[Stored dataset items]
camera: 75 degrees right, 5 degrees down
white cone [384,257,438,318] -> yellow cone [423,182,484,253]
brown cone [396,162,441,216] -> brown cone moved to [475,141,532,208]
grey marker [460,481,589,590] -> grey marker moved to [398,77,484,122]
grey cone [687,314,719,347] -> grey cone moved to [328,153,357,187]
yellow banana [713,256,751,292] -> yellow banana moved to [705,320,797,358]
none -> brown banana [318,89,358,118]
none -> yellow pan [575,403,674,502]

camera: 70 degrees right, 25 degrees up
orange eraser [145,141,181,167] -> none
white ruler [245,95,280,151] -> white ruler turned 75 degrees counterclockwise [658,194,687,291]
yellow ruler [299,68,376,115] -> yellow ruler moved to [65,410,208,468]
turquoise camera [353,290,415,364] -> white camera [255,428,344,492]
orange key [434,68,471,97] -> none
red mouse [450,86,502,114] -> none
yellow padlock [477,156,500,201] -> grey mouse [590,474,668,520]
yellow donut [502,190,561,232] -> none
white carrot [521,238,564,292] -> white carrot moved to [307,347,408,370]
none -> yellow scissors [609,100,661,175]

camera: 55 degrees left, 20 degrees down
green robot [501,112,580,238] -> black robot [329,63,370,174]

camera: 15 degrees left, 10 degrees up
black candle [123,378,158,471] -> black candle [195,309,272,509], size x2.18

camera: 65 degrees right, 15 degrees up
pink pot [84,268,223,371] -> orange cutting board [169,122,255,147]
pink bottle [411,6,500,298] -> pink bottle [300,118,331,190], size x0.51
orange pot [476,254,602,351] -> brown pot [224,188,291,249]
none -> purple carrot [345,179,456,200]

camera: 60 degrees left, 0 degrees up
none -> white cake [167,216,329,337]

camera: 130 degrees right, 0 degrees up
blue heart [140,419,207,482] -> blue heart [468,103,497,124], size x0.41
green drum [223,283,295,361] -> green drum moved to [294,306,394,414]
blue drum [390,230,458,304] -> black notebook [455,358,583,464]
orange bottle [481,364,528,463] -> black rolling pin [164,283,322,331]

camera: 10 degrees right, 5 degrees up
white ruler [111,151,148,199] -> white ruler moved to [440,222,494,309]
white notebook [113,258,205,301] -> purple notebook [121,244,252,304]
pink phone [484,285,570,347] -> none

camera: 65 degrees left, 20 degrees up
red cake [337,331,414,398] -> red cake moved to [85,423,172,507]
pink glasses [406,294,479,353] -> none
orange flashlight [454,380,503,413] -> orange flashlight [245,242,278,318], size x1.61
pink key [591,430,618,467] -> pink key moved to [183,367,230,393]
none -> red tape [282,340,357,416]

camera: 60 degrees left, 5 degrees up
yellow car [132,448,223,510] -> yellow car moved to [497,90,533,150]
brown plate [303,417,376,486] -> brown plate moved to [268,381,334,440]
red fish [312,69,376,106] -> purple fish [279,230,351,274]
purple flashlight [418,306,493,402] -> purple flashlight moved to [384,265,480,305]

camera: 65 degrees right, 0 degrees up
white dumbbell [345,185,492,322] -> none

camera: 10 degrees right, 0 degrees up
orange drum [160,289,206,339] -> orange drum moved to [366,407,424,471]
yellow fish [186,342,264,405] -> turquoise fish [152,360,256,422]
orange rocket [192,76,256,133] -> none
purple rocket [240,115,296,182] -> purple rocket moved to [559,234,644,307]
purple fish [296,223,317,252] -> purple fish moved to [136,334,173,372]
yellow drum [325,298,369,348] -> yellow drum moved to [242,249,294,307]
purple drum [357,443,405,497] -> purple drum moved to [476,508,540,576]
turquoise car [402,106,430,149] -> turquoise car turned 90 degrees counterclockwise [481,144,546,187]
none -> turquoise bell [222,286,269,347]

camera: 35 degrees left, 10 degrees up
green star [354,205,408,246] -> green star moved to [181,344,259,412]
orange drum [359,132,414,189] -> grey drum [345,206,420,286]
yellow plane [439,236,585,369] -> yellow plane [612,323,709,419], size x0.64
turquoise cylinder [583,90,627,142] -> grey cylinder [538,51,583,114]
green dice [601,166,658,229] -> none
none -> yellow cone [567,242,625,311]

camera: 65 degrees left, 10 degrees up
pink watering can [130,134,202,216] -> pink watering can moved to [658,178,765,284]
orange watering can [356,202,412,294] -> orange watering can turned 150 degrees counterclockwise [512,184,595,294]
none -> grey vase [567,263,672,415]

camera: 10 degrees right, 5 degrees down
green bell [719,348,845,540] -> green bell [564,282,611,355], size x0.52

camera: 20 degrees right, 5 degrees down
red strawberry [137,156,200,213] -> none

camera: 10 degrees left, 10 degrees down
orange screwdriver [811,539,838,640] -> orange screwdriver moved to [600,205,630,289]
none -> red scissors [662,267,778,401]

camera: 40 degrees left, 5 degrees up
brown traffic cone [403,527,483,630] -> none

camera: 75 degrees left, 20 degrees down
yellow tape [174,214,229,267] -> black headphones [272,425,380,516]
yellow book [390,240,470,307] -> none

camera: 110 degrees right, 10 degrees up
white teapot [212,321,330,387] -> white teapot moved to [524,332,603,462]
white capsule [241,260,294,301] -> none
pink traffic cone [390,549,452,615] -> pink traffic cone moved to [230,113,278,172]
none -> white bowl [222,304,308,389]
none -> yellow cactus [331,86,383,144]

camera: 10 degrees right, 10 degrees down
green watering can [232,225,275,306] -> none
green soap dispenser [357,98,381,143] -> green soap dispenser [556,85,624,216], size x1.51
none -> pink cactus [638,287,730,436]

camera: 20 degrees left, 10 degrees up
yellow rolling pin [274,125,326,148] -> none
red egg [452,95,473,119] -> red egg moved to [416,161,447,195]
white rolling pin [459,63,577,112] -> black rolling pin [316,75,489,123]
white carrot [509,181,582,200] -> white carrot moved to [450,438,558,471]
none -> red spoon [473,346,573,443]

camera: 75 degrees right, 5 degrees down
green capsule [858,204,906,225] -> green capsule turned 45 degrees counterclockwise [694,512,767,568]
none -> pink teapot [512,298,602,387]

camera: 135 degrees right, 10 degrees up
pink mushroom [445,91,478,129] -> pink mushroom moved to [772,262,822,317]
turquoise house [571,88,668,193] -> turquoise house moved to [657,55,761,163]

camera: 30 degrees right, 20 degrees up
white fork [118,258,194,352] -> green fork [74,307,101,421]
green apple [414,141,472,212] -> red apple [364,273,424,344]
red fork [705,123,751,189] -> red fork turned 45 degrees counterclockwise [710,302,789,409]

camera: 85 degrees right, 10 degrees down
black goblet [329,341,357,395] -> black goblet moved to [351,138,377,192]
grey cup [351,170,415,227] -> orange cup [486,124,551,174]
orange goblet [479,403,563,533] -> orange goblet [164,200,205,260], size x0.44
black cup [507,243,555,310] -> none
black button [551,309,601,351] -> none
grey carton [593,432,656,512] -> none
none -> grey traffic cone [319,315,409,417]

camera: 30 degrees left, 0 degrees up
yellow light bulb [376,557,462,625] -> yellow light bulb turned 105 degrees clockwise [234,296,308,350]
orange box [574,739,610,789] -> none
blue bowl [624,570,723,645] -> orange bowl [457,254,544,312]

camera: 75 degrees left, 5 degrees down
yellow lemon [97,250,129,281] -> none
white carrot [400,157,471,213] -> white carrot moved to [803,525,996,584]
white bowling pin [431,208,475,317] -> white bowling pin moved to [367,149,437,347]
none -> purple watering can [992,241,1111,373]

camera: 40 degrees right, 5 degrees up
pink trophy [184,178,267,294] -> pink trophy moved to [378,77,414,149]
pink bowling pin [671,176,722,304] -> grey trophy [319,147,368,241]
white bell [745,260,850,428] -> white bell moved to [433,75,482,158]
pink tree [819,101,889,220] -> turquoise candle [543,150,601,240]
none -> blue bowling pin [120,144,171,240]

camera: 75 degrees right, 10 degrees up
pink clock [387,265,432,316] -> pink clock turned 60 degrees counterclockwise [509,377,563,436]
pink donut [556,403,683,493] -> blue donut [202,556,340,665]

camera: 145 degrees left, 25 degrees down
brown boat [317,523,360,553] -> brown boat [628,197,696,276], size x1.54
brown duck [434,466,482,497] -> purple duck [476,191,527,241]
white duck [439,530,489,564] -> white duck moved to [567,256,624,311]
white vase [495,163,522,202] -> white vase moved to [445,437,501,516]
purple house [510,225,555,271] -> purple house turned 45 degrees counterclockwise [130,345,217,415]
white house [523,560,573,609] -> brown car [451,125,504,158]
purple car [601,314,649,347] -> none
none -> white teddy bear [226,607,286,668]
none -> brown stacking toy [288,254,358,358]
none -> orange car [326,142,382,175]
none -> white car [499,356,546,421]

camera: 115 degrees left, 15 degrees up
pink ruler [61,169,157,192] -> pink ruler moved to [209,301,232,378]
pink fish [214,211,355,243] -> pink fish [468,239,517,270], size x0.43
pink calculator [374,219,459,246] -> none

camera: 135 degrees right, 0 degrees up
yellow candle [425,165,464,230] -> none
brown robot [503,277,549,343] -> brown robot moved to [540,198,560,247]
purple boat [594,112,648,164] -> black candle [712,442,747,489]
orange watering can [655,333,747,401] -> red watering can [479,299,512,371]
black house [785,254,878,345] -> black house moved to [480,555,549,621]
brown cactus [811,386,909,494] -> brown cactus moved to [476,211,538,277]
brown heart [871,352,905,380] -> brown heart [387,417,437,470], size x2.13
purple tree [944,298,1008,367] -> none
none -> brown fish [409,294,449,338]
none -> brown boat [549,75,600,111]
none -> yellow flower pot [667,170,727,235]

> _Assignment_
In the records above, how many lines include "traffic"? Reply only with the number.

> _Solution for this exercise_
3